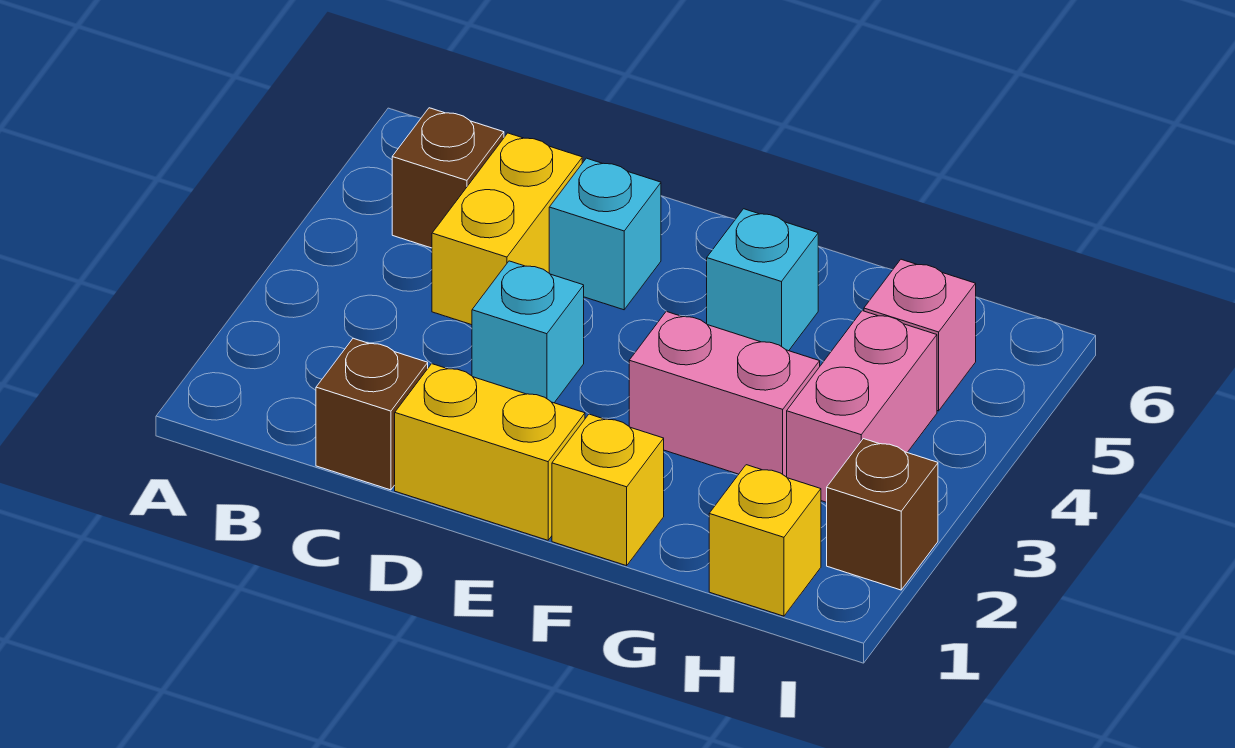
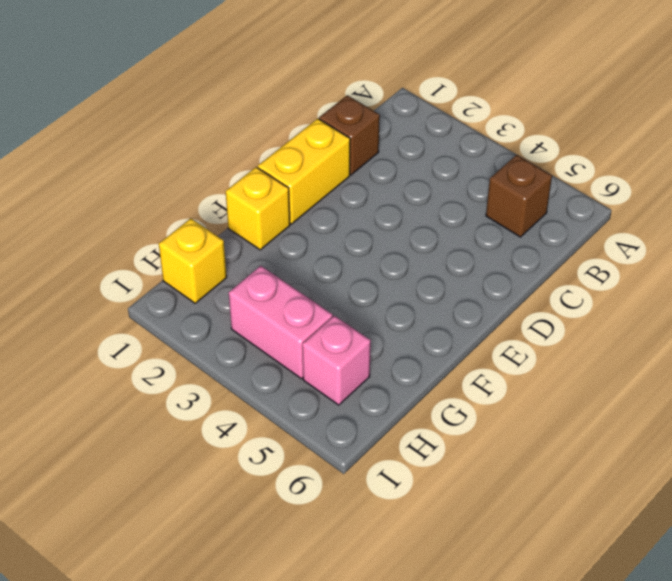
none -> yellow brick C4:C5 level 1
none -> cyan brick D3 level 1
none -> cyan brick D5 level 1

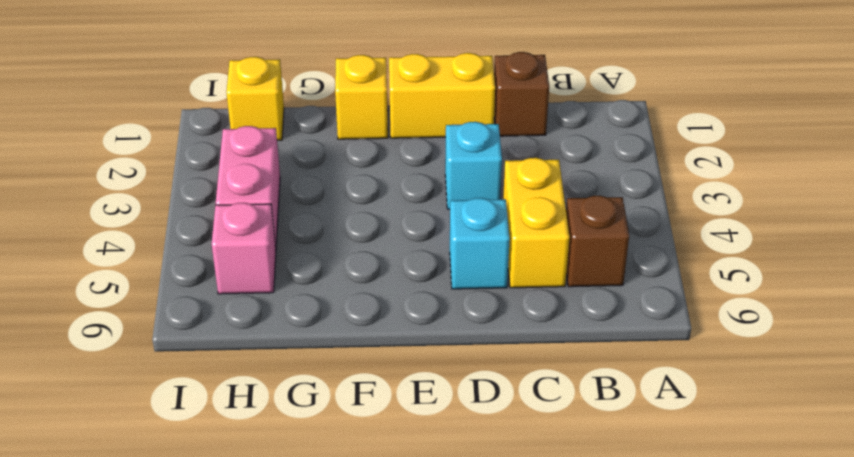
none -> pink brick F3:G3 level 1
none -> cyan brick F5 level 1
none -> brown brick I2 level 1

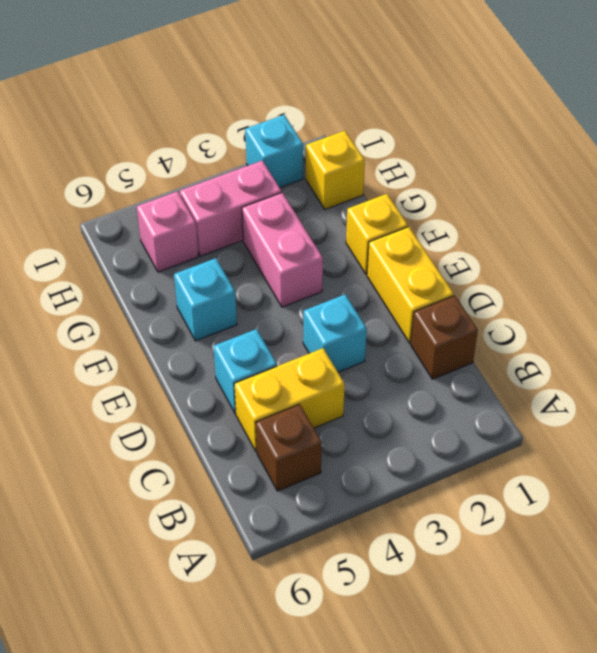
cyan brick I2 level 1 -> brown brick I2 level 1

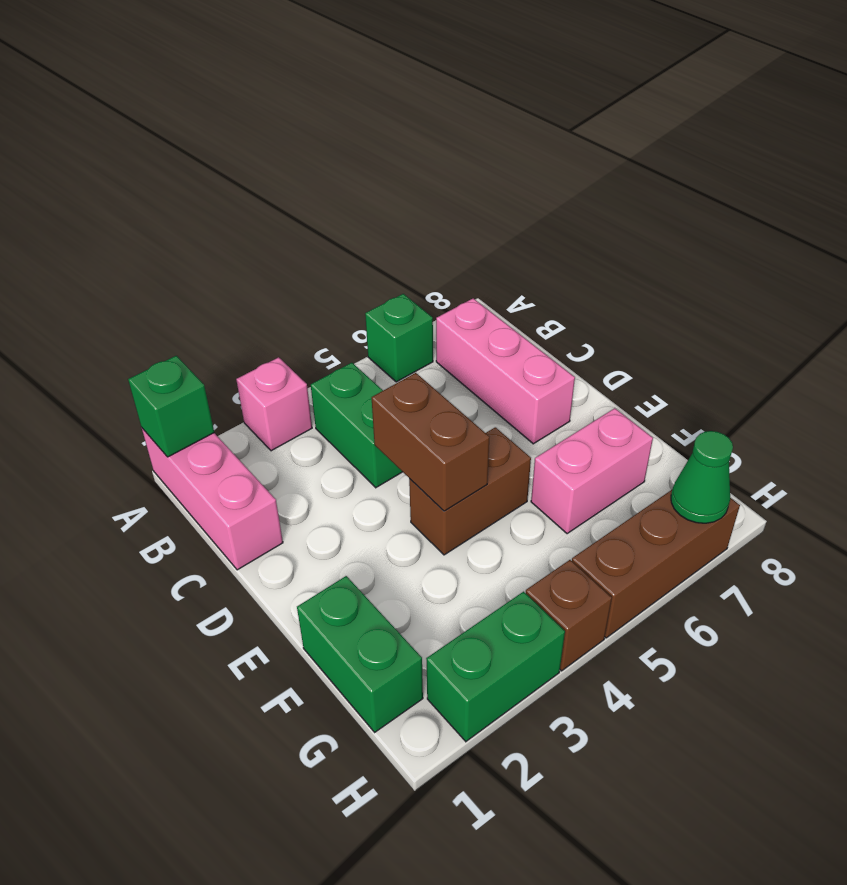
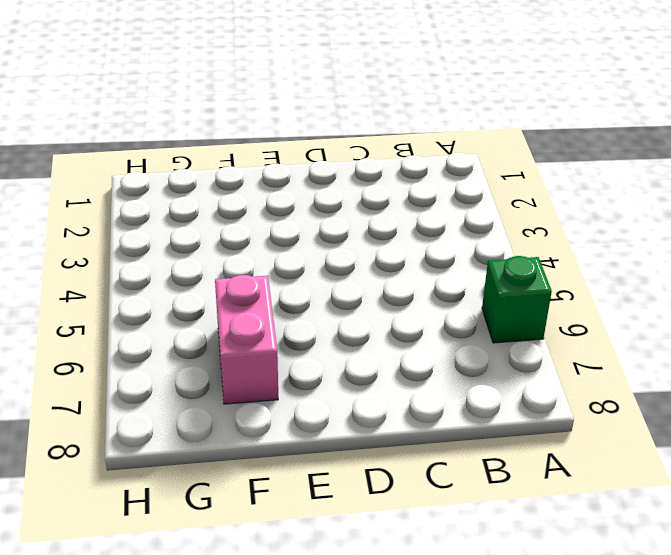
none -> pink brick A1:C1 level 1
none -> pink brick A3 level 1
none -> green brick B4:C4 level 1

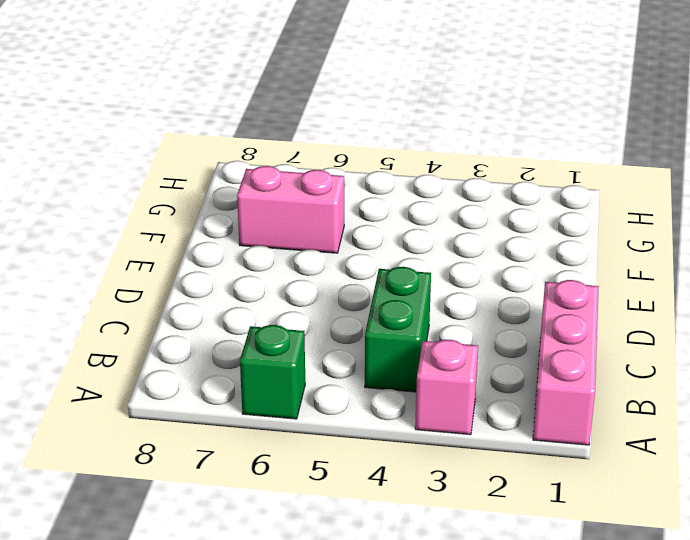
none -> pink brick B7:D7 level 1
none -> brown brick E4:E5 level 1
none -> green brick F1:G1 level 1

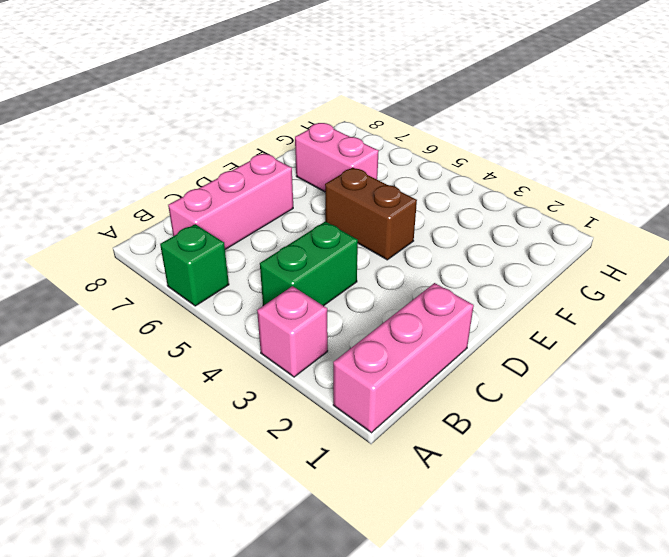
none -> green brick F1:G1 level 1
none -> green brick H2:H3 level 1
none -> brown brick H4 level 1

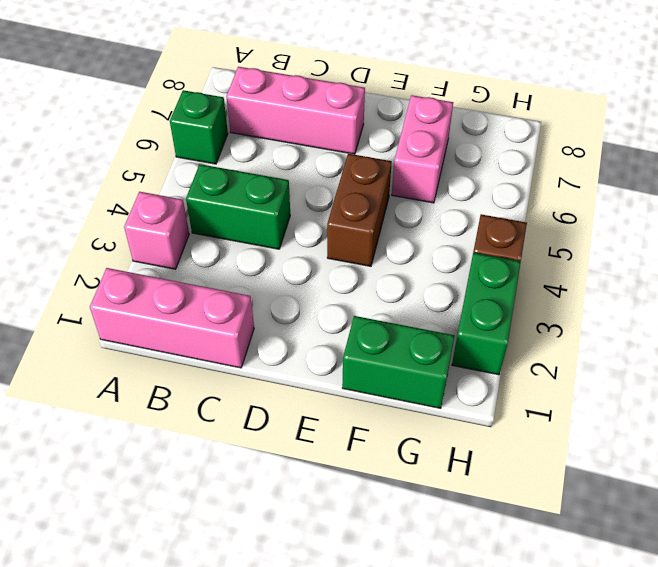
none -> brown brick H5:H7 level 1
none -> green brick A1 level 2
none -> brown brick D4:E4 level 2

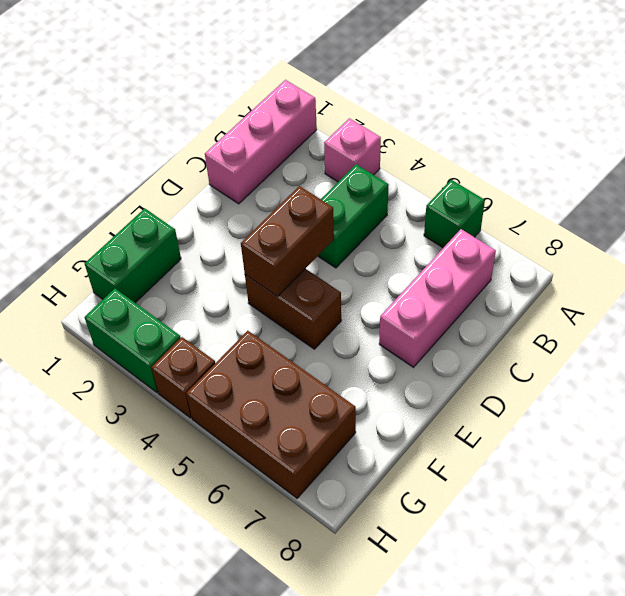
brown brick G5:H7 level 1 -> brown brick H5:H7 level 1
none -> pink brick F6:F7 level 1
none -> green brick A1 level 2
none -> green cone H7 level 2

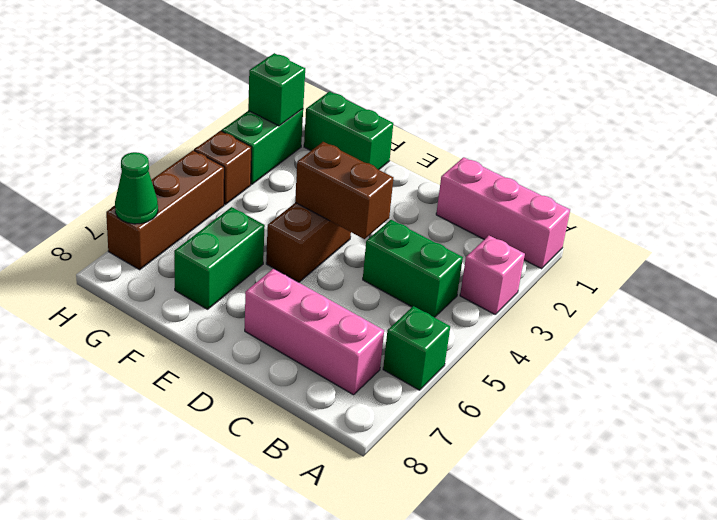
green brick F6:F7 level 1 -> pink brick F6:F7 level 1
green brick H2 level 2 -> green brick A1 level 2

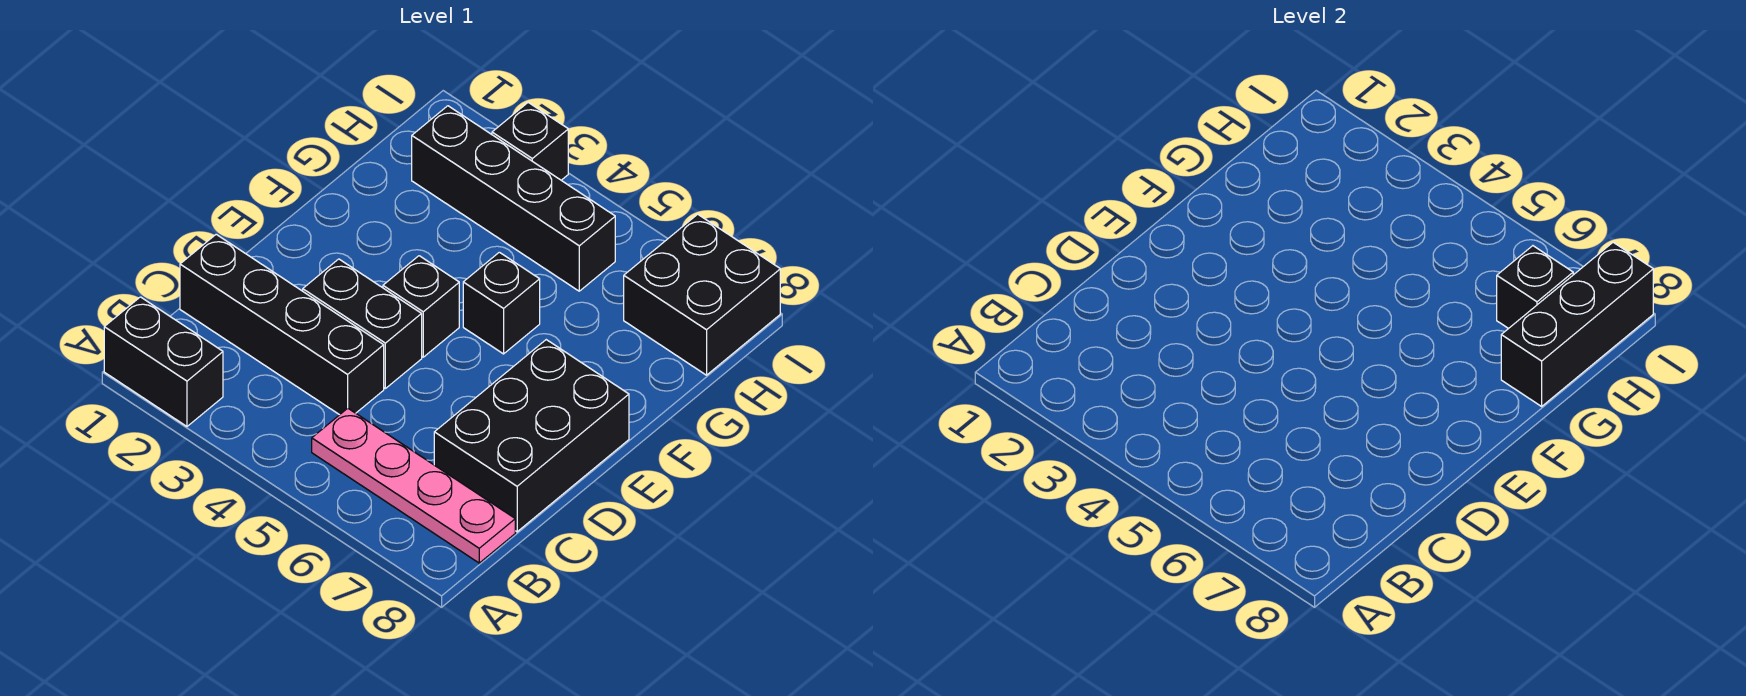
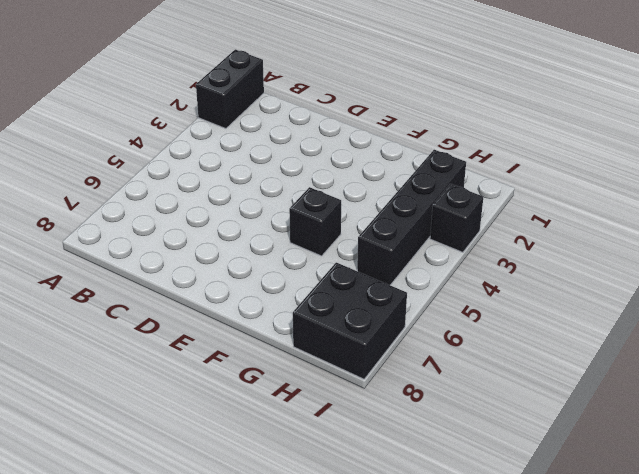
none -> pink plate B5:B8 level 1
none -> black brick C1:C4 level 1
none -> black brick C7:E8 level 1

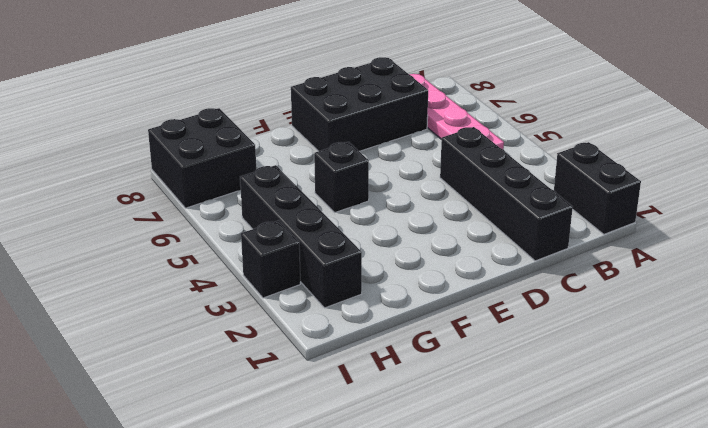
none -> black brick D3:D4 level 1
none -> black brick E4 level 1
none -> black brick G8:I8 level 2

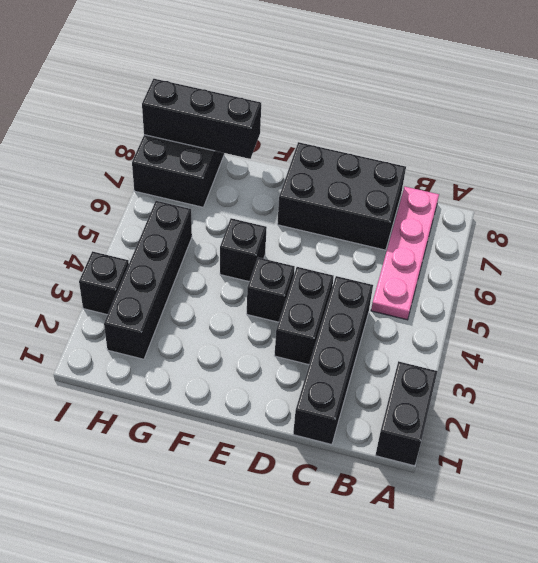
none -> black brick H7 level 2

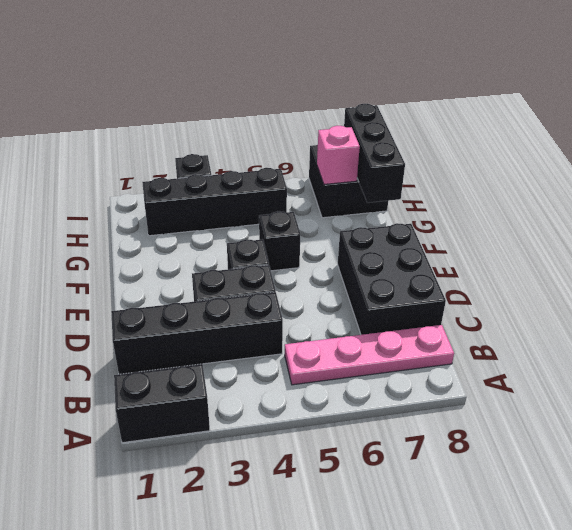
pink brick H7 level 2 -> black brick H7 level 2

#####

◆ **Exercise aim**
Repeat every record above exactly, but leave out any pictures.

◆ **Solution**
none -> yellow brick C4:C5 level 1
none -> cyan brick D3 level 1
none -> cyan brick D5 level 1

none -> pink brick F3:G3 level 1
none -> cyan brick F5 level 1
none -> brown brick I2 level 1

cyan brick I2 level 1 -> brown brick I2 level 1

none -> pink brick A1:C1 level 1
none -> pink brick A3 level 1
none -> green brick B4:C4 level 1

none -> pink brick B7:D7 level 1
none -> brown brick E4:E5 level 1
none -> green brick F1:G1 level 1

none -> green brick F1:G1 level 1
none -> green brick H2:H3 level 1
none -> brown brick H4 level 1

none -> brown brick H5:H7 level 1
none -> green brick A1 level 2
none -> brown brick D4:E4 level 2

brown brick G5:H7 level 1 -> brown brick H5:H7 level 1
none -> pink brick F6:F7 level 1
none -> green brick A1 level 2
none -> green cone H7 level 2

green brick F6:F7 level 1 -> pink brick F6:F7 level 1
green brick H2 level 2 -> green brick A1 level 2

none -> pink plate B5:B8 level 1
none -> black brick C1:C4 level 1
none -> black brick C7:E8 level 1

none -> black brick D3:D4 level 1
none -> black brick E4 level 1
none -> black brick G8:I8 level 2

none -> black brick H7 level 2

pink brick H7 level 2 -> black brick H7 level 2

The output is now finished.